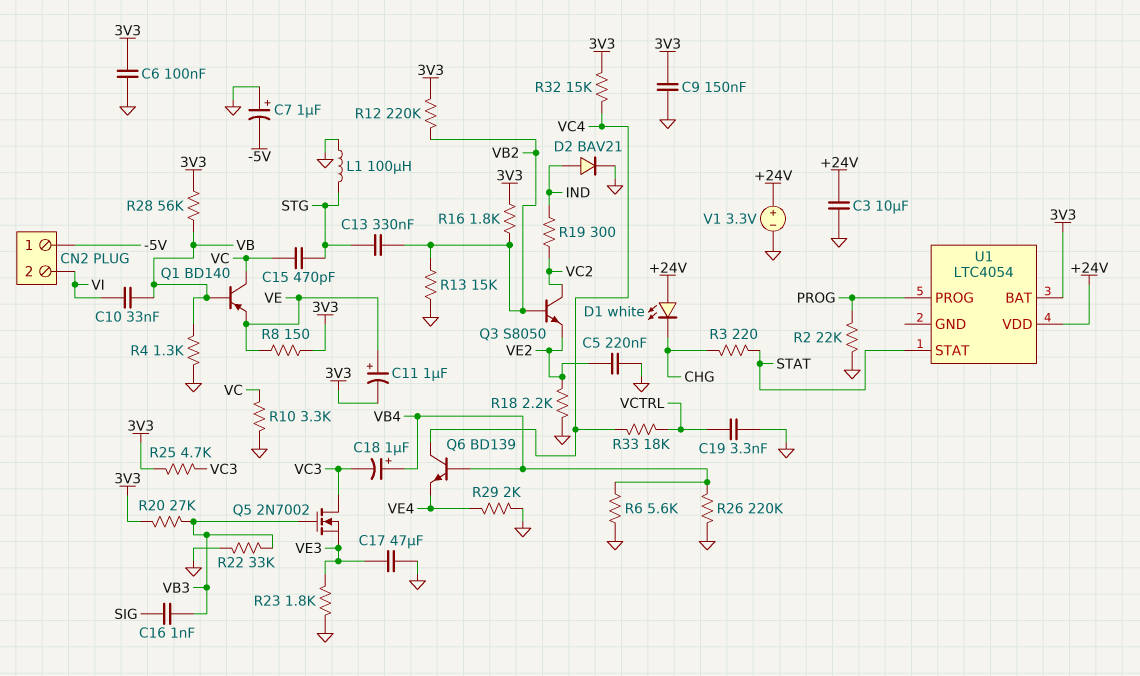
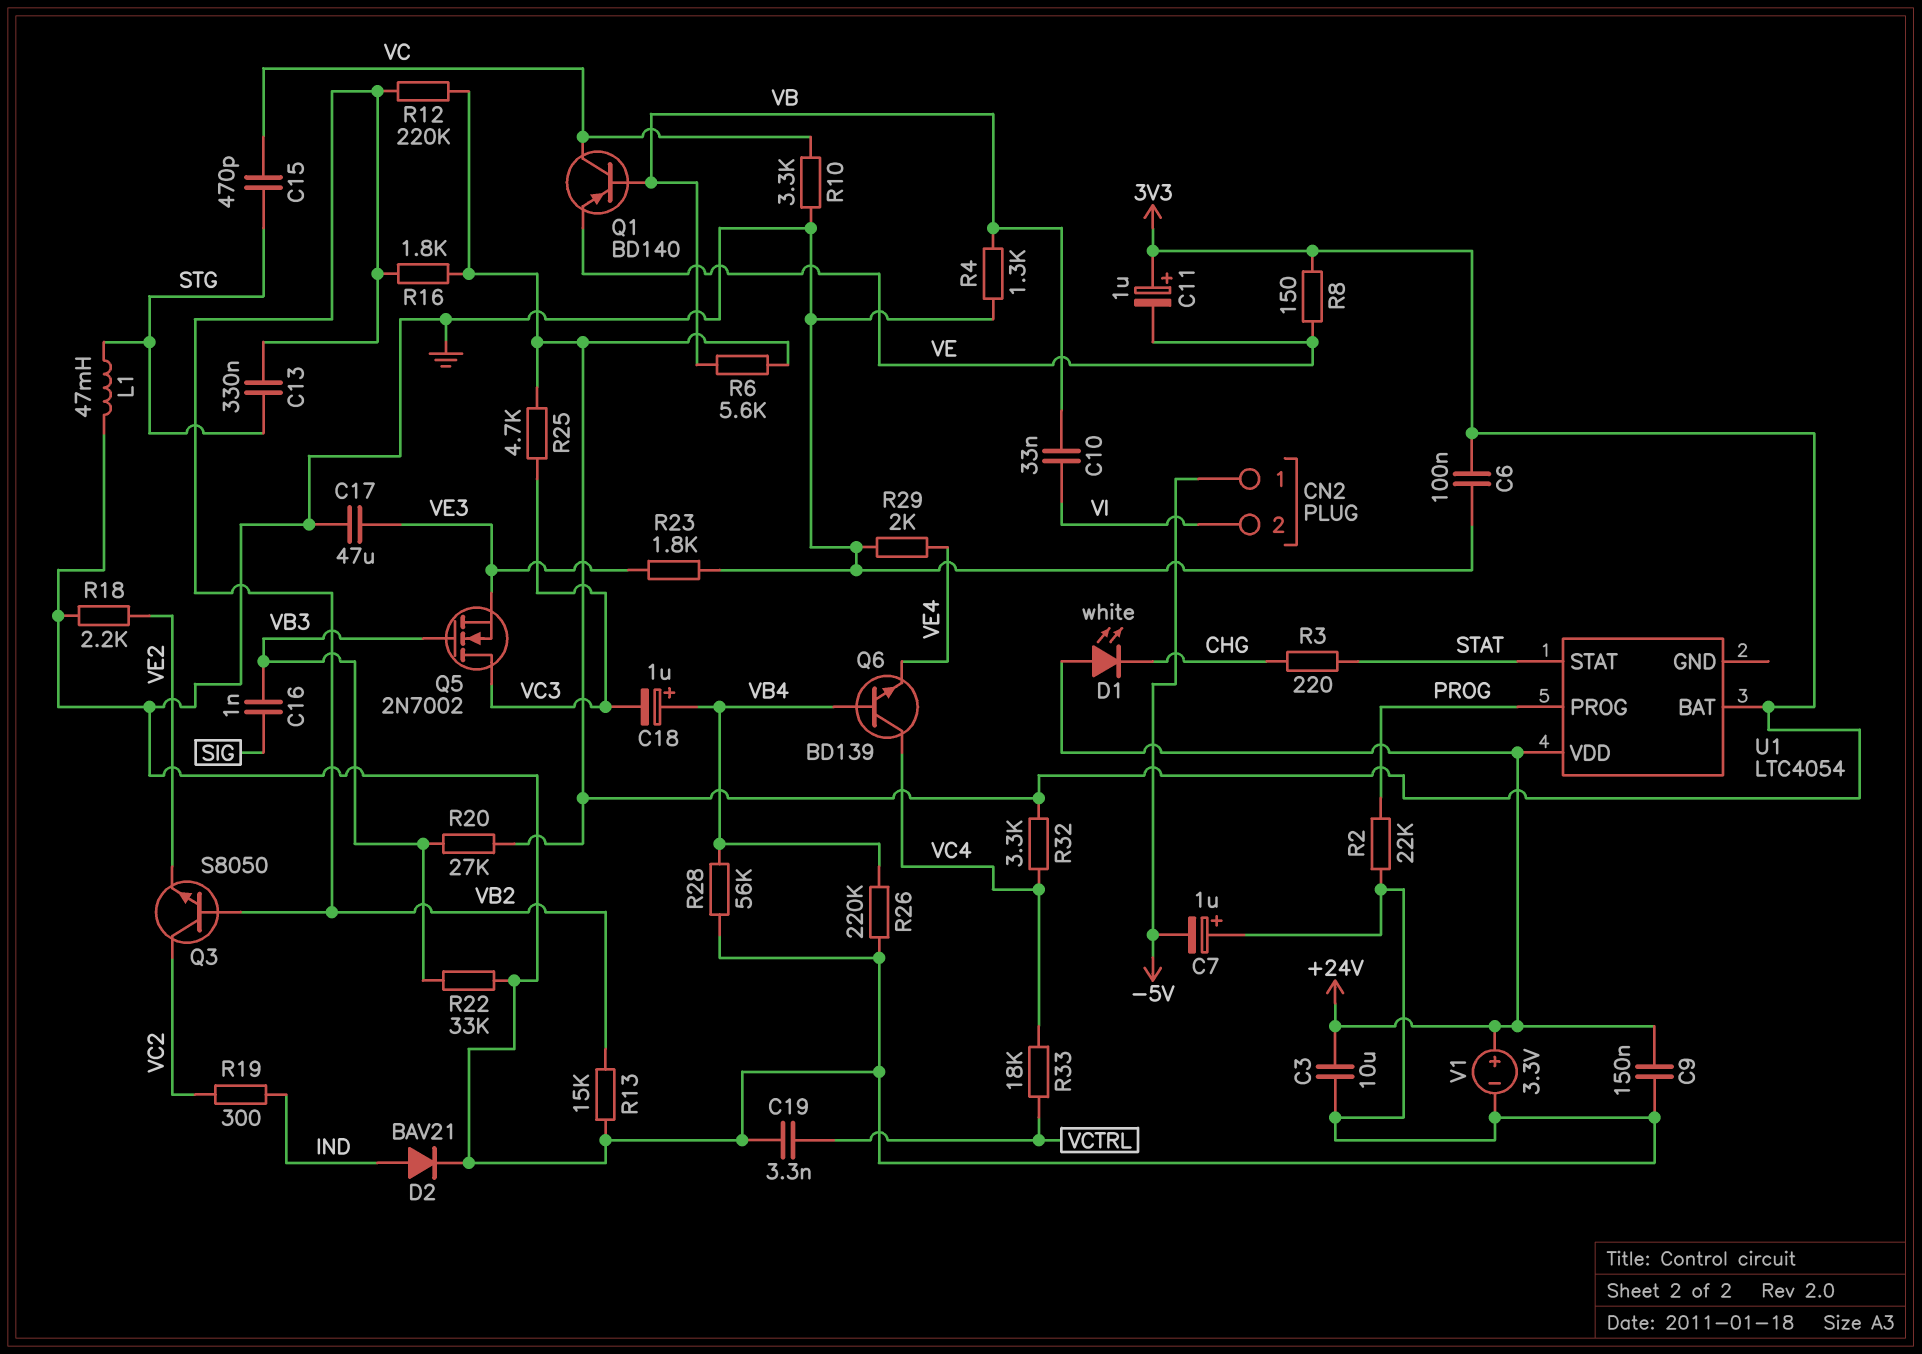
C5: 220nF (GND, VE2) -> none
C9: 150nF (3V3, GND) -> 150nF (+24V, GND)
C11: 1uF (plus VE, minus 3V3) -> 1uF (plus 3V3, minus VE)
L1: 100uH (GND, STG) -> 47mH (GND, STG)
R6: 5.6k (GND, VB4) -> 5.6k (3V3, VB)
R28: 56k (3V3, VB) -> 56k (GND, VB4)
R32: 15k (3V3, VC4) -> 3.3k (3V3, VC4)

◆ ◆ ◆

• **WHAT YOU WILL DO**
For this exercise, return the material word for word and drop each image.

• **WRITTEN REPLY**
C5: 220nF (GND, VE2) -> none
C9: 150nF (3V3, GND) -> 150nF (+24V, GND)
C11: 1uF (plus VE, minus 3V3) -> 1uF (plus 3V3, minus VE)
L1: 100uH (GND, STG) -> 47mH (GND, STG)
R6: 5.6k (GND, VB4) -> 5.6k (3V3, VB)
R28: 56k (3V3, VB) -> 56k (GND, VB4)
R32: 15k (3V3, VC4) -> 3.3k (3V3, VC4)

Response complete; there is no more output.